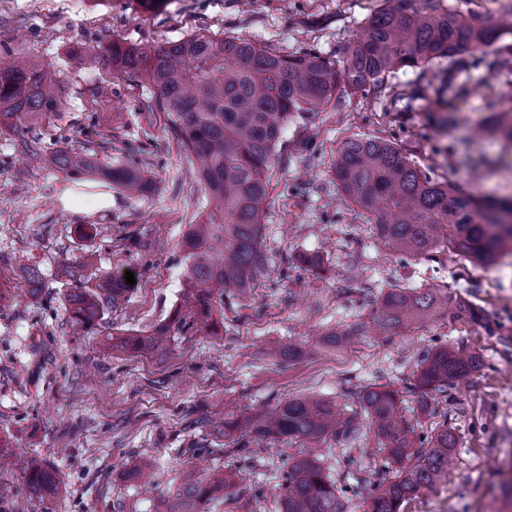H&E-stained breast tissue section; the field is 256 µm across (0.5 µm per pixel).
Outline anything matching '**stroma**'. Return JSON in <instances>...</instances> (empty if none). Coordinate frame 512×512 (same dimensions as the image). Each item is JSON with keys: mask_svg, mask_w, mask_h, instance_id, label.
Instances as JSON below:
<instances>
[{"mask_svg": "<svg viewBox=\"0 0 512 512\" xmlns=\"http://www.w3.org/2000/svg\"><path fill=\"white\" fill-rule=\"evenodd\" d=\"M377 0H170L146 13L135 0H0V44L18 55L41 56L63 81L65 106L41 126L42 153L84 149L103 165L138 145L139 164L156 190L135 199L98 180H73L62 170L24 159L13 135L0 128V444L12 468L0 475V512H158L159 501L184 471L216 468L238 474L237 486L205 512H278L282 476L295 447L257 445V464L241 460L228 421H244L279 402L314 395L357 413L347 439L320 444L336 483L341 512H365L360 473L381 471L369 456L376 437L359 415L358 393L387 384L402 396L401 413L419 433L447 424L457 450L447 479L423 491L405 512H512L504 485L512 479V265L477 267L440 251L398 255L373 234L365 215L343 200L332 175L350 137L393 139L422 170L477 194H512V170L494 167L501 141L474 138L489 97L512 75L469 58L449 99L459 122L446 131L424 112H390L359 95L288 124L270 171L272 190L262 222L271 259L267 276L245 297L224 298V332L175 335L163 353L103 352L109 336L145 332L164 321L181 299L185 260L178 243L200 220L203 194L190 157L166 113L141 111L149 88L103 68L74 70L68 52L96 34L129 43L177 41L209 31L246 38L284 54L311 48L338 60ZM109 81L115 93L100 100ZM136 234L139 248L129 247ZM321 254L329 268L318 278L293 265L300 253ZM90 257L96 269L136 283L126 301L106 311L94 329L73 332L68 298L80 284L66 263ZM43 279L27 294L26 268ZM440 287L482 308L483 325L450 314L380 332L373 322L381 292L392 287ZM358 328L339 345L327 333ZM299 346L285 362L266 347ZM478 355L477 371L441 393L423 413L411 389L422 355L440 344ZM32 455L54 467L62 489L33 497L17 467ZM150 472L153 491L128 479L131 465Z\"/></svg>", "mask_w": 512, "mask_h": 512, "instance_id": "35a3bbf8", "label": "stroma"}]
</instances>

* * *

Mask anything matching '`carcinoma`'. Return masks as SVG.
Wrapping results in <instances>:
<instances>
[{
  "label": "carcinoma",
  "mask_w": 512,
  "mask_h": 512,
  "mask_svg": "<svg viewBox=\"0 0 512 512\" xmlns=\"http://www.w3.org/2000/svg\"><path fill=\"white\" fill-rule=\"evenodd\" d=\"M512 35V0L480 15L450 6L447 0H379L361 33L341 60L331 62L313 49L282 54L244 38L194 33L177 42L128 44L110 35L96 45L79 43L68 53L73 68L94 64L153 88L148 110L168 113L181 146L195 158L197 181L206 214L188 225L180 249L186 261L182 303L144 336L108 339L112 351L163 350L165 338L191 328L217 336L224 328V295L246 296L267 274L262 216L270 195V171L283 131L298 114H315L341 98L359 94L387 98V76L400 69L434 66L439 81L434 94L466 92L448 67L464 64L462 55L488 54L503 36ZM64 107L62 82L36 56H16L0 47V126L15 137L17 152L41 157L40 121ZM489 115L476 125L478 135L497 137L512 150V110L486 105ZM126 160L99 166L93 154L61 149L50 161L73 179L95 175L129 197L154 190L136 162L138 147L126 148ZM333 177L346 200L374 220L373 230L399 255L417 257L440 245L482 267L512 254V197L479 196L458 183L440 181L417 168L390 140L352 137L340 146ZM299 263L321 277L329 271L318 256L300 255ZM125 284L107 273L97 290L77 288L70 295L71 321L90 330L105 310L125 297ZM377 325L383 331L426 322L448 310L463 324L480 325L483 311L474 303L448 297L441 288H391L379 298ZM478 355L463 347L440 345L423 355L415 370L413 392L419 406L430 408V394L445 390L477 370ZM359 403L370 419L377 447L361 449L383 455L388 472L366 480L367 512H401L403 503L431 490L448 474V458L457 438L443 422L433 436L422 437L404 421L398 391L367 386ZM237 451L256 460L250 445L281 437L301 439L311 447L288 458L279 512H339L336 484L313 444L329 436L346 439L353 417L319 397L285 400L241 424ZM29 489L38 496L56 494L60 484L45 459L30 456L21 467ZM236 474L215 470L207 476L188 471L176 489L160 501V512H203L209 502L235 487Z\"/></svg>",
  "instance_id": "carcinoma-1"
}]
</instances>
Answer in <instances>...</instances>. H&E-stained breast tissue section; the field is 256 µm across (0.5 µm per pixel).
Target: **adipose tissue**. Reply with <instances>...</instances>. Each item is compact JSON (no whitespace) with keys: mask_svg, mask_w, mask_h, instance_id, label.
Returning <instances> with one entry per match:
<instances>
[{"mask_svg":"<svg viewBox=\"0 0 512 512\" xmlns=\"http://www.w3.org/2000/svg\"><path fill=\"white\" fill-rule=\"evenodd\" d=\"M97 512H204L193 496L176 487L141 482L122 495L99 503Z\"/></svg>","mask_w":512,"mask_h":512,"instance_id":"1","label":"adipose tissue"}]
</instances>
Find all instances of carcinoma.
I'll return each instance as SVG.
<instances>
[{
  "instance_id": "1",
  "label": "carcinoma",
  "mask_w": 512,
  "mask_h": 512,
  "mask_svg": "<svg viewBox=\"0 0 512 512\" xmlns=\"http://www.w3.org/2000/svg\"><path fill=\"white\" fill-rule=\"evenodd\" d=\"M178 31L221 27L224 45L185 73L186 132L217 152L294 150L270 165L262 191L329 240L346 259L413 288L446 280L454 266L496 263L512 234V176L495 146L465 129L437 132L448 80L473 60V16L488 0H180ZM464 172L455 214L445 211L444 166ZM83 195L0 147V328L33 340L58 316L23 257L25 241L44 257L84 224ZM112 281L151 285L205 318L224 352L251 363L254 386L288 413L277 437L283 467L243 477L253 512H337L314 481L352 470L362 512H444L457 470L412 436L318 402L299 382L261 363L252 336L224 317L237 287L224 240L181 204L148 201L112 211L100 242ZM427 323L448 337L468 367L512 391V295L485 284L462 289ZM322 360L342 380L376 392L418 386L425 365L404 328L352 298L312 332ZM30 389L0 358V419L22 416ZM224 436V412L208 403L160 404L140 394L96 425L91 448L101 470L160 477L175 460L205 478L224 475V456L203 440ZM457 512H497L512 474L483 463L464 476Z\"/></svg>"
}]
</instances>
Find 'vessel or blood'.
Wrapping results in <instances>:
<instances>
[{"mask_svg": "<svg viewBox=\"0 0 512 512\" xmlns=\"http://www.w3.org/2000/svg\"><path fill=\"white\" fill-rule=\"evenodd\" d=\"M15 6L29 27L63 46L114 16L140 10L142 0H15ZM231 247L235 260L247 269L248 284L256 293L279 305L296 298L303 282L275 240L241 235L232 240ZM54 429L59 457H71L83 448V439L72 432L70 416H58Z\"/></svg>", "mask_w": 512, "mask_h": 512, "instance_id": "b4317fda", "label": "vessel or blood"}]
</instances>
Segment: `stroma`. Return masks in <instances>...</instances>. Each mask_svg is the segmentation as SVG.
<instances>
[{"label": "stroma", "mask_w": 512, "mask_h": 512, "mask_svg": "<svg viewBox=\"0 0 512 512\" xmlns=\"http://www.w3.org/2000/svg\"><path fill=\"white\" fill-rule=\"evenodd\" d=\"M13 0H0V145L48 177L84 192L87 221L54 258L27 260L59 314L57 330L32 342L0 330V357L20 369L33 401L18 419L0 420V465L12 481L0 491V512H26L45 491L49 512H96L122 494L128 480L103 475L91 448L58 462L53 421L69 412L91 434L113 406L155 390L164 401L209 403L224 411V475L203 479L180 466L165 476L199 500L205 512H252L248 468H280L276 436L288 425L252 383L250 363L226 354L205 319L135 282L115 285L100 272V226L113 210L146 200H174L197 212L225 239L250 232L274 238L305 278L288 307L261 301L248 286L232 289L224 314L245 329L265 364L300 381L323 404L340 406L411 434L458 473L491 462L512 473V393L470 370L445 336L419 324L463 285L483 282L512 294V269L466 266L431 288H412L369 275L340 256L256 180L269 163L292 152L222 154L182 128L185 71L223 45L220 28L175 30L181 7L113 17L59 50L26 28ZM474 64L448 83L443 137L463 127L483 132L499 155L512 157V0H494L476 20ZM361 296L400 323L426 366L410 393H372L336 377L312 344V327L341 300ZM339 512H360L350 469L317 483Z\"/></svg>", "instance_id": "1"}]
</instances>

* * *

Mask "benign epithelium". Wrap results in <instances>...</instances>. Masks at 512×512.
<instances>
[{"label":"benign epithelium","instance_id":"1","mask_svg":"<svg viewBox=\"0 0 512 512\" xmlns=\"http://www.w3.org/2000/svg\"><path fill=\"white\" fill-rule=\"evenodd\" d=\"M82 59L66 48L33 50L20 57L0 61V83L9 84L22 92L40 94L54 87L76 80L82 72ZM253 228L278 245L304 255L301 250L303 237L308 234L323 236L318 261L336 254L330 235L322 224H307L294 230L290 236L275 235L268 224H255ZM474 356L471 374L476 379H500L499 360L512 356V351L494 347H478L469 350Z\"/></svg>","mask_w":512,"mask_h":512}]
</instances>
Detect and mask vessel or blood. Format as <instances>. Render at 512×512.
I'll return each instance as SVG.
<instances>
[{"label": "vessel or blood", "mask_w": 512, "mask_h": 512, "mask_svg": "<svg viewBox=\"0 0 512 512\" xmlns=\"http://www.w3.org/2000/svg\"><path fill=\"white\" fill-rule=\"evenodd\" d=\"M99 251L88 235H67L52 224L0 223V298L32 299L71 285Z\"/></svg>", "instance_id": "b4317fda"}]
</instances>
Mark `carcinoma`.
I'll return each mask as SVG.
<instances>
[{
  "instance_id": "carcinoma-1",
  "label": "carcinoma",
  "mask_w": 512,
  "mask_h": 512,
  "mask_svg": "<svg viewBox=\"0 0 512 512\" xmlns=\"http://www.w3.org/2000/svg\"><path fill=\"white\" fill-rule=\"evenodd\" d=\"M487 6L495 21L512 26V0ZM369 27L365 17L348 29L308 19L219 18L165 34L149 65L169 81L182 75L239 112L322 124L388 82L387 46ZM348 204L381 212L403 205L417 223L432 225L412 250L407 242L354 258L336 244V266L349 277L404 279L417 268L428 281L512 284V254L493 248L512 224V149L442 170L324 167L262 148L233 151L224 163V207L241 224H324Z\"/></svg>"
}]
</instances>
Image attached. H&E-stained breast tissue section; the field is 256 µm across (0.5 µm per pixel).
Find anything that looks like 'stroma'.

DIRECTIONS FOR THIS TASK - Exactly repeat the lines from the line with "Masks at 512×512." to the line with "Find anything that looks like 'stroma'.", including both, and output nothing else.

OUTPUT OF THE TASK -
Mask "benign epithelium". Wrap results in <instances>...</instances>. Masks at 512×512.
<instances>
[{"label":"benign epithelium","instance_id":"1","mask_svg":"<svg viewBox=\"0 0 512 512\" xmlns=\"http://www.w3.org/2000/svg\"><path fill=\"white\" fill-rule=\"evenodd\" d=\"M82 59L66 48L33 50L20 57L0 61V83L9 84L22 92L40 94L54 87L76 80L82 72ZM253 228L278 245L304 255L301 250L303 237L308 234L323 236L318 261L336 254L330 235L322 224H307L294 230L290 236L275 235L268 224H255ZM474 356L471 374L476 379H500L499 360L512 356V351L494 347H478L469 350Z\"/></svg>","mask_w":512,"mask_h":512}]
</instances>
Detect and mask vessel or blood. Format as <instances>. Render at 512×512.
I'll return each instance as SVG.
<instances>
[{"label": "vessel or blood", "mask_w": 512, "mask_h": 512, "mask_svg": "<svg viewBox=\"0 0 512 512\" xmlns=\"http://www.w3.org/2000/svg\"><path fill=\"white\" fill-rule=\"evenodd\" d=\"M99 251L88 235H67L52 224L0 223V298L32 299L71 285Z\"/></svg>", "instance_id": "b4317fda"}]
</instances>
Mark `carcinoma`.
I'll return each mask as SVG.
<instances>
[{
  "instance_id": "carcinoma-1",
  "label": "carcinoma",
  "mask_w": 512,
  "mask_h": 512,
  "mask_svg": "<svg viewBox=\"0 0 512 512\" xmlns=\"http://www.w3.org/2000/svg\"><path fill=\"white\" fill-rule=\"evenodd\" d=\"M487 6L495 21L512 26V0ZM369 27L365 17L348 29L308 19L219 18L165 34L149 65L169 81L182 75L239 112L322 124L388 82L387 46ZM348 204L381 212L403 205L417 223L432 225L412 250L407 242L354 258L336 244V266L349 277L404 279L417 268L428 281L512 284V254L493 248L512 224V149L442 170L324 167L262 148L233 151L224 163V207L241 224H324Z\"/></svg>"
}]
</instances>
Image attached. H&E-stained breast tissue section; the field is 256 µm across (0.5 µm per pixel).
Find anything that looks like 'stroma'.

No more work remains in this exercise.